Extracted records START
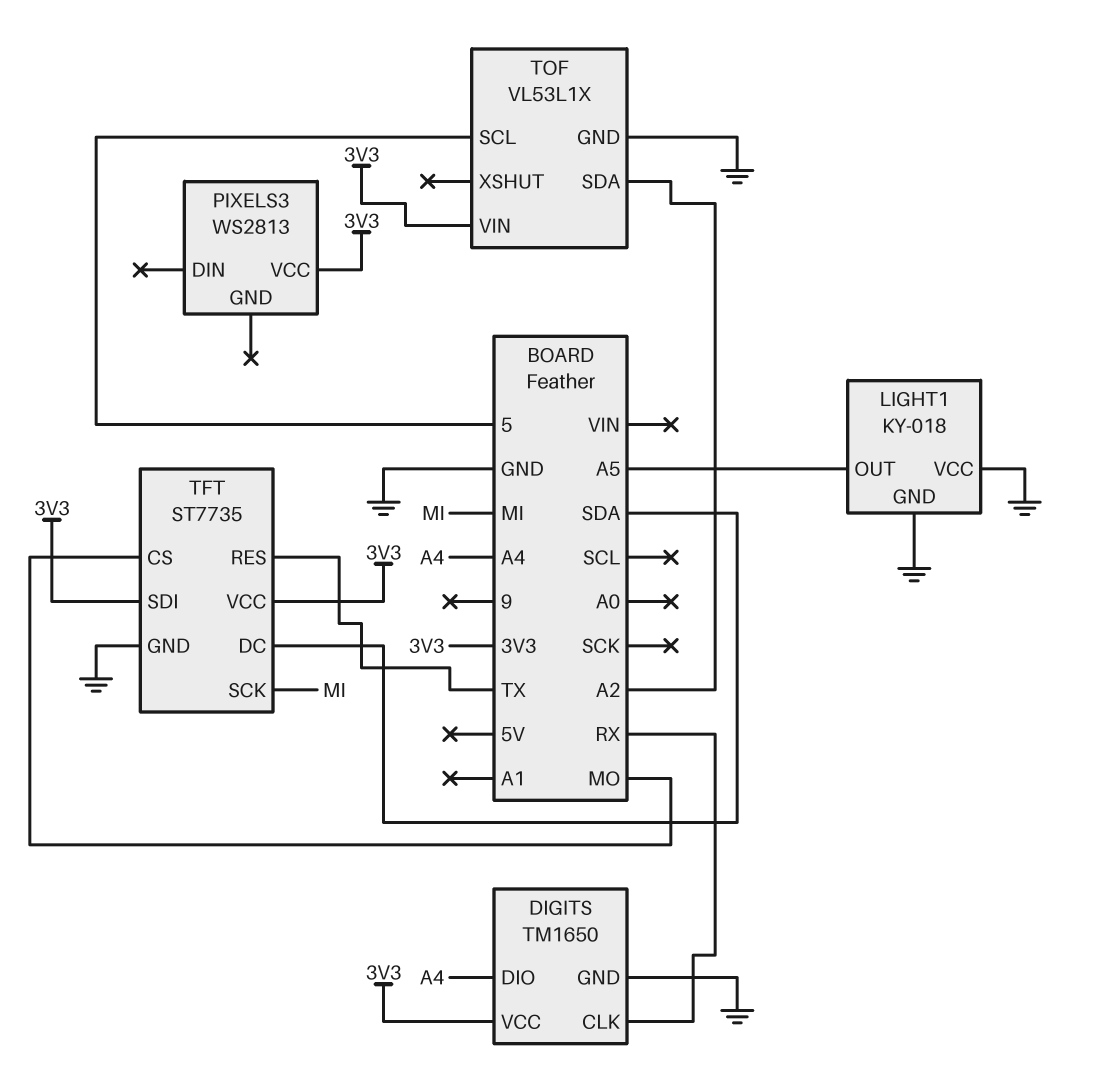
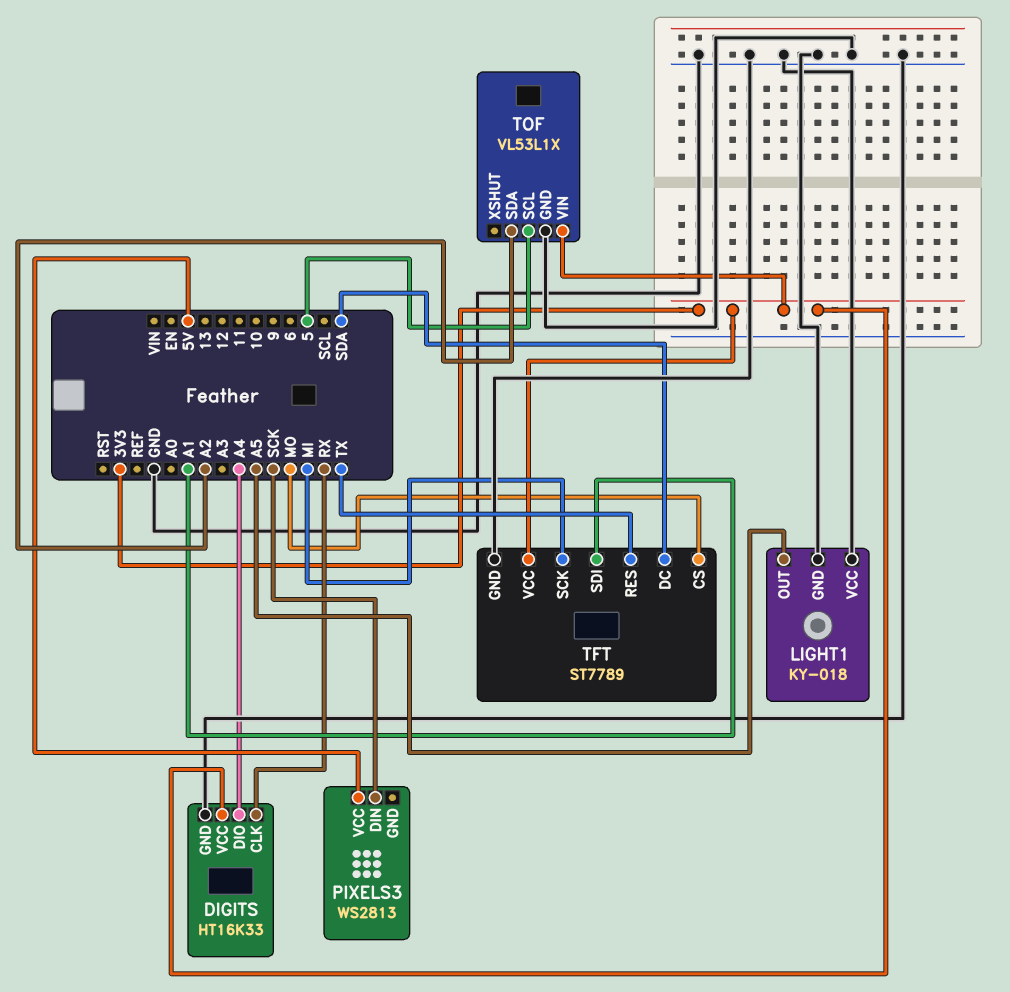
DIGITS: TM1650 -> HT16K33
PIXELS3 pin DIN: none -> SCK
PIXELS3 pin VCC: 3V3 -> 5V
TFT: ST7735 -> ST7789
TFT pin SDI: 3V3 -> A1

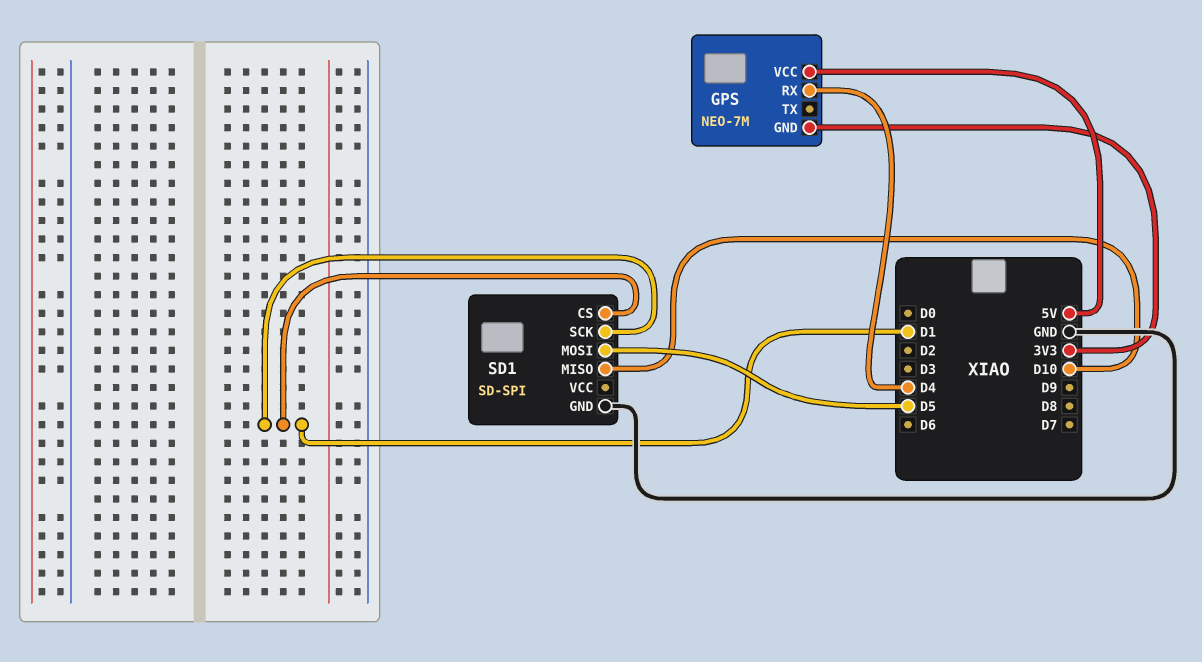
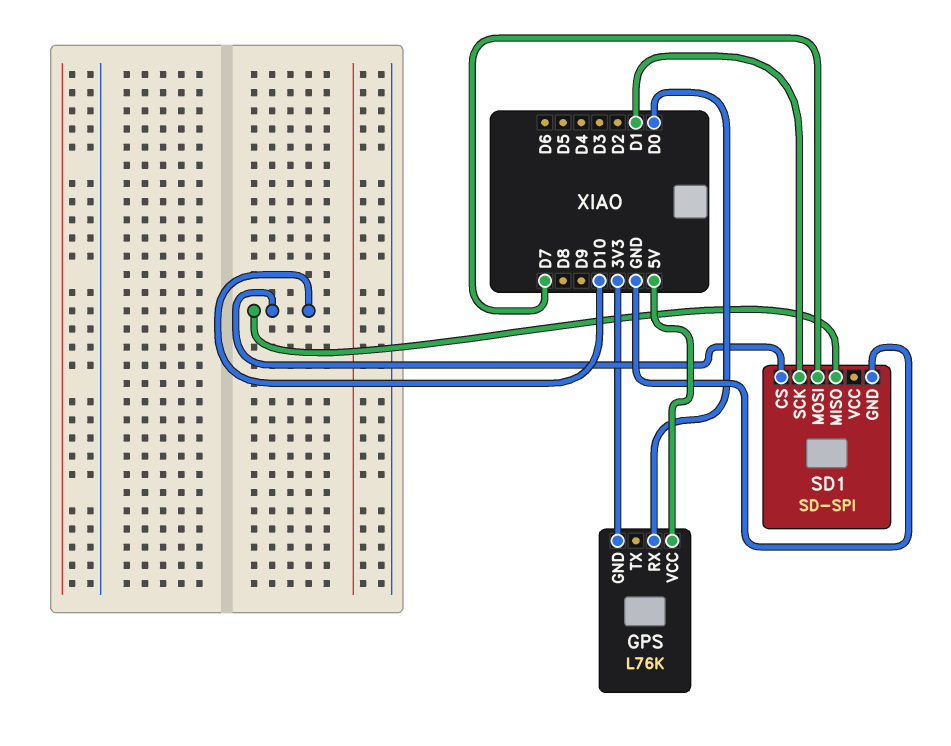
GPS: NEO-7M -> L76K
GPS pin RX: D4 -> D0
SD1 pin CS: D1 -> D10
SD1 pin MOSI: D5 -> D7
Extracted records END
### Try it
Please print each entry exactly as it stands, without the pictures.

### Problem solution
DIGITS: TM1650 -> HT16K33
PIXELS3 pin DIN: none -> SCK
PIXELS3 pin VCC: 3V3 -> 5V
TFT: ST7735 -> ST7789
TFT pin SDI: 3V3 -> A1

GPS: NEO-7M -> L76K
GPS pin RX: D4 -> D0
SD1 pin CS: D1 -> D10
SD1 pin MOSI: D5 -> D7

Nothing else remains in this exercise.